[[ Dataset extract, beginning ]]

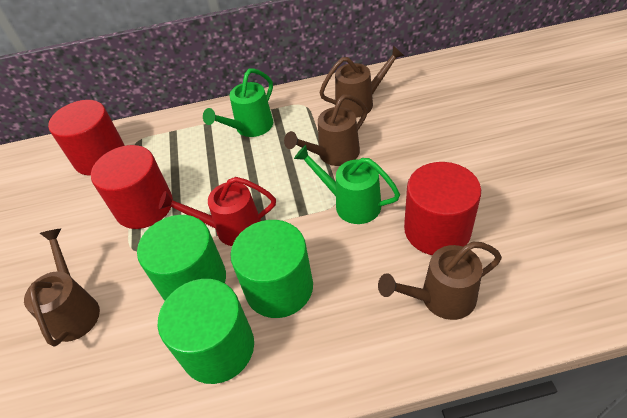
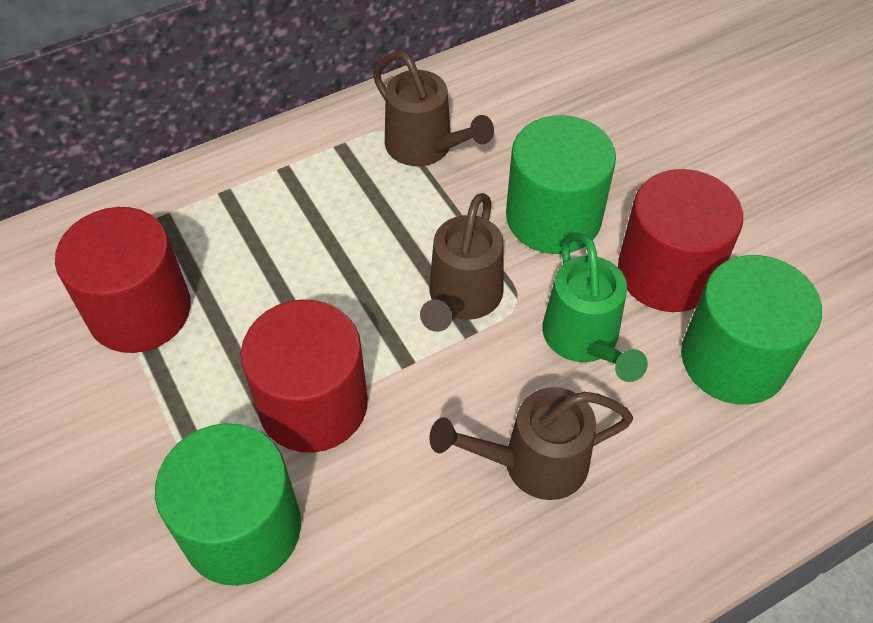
brown watering can: 4 -> 3
green watering can: 2 -> 1
red watering can: 1 -> 0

[[ Dataset extract, end ]]

**Assigned task:** Would you copy out all the data exactly, without the images?

**Your response:**
brown watering can: 4 -> 3
green watering can: 2 -> 1
red watering can: 1 -> 0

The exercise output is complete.